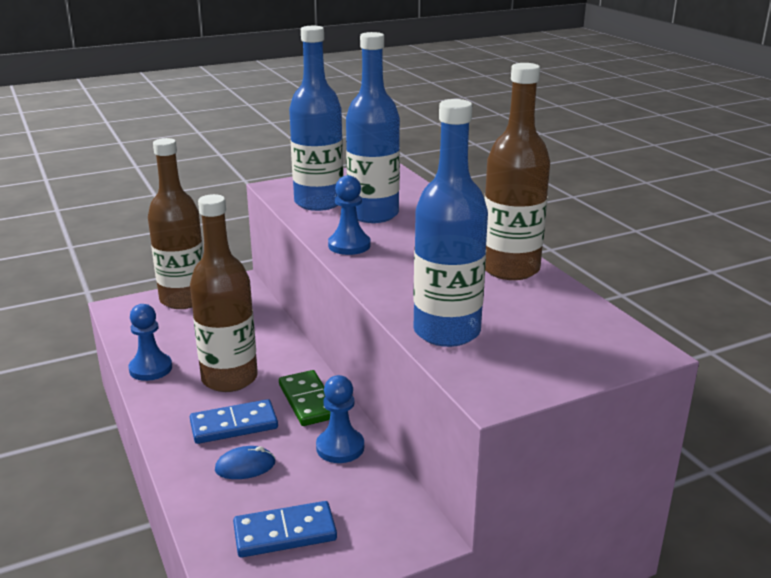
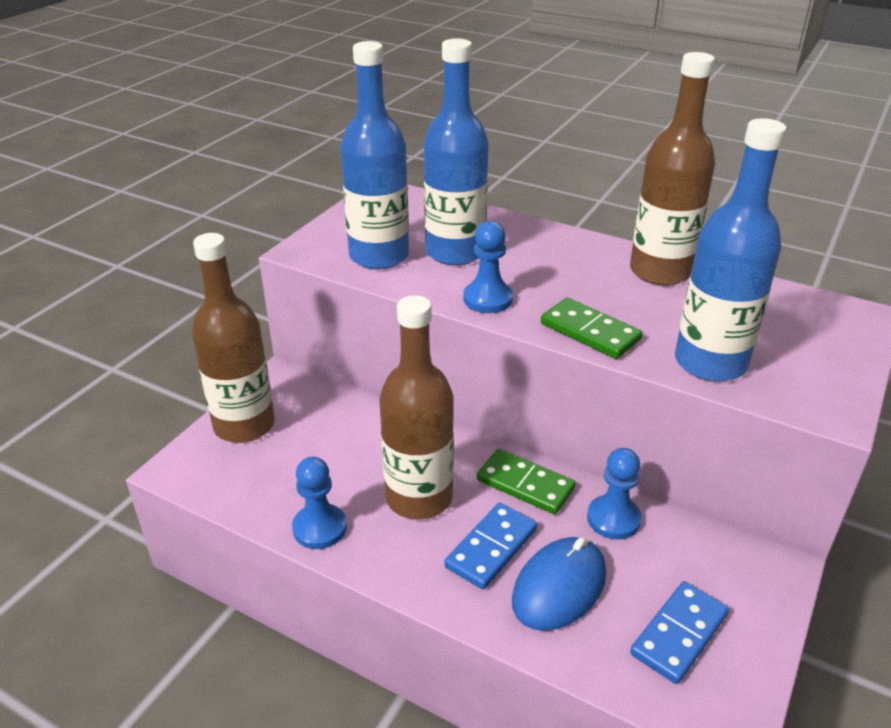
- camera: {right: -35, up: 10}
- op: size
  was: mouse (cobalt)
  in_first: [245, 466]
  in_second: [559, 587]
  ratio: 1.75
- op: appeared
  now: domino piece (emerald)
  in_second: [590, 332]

========

→ Description of the task
Give every record back exactly as it reads, with no images.

→ Response below
- camera: {right: -35, up: 10}
- op: size
  was: mouse (cobalt)
  in_first: [245, 466]
  in_second: [559, 587]
  ratio: 1.75
- op: appeared
  now: domino piece (emerald)
  in_second: [590, 332]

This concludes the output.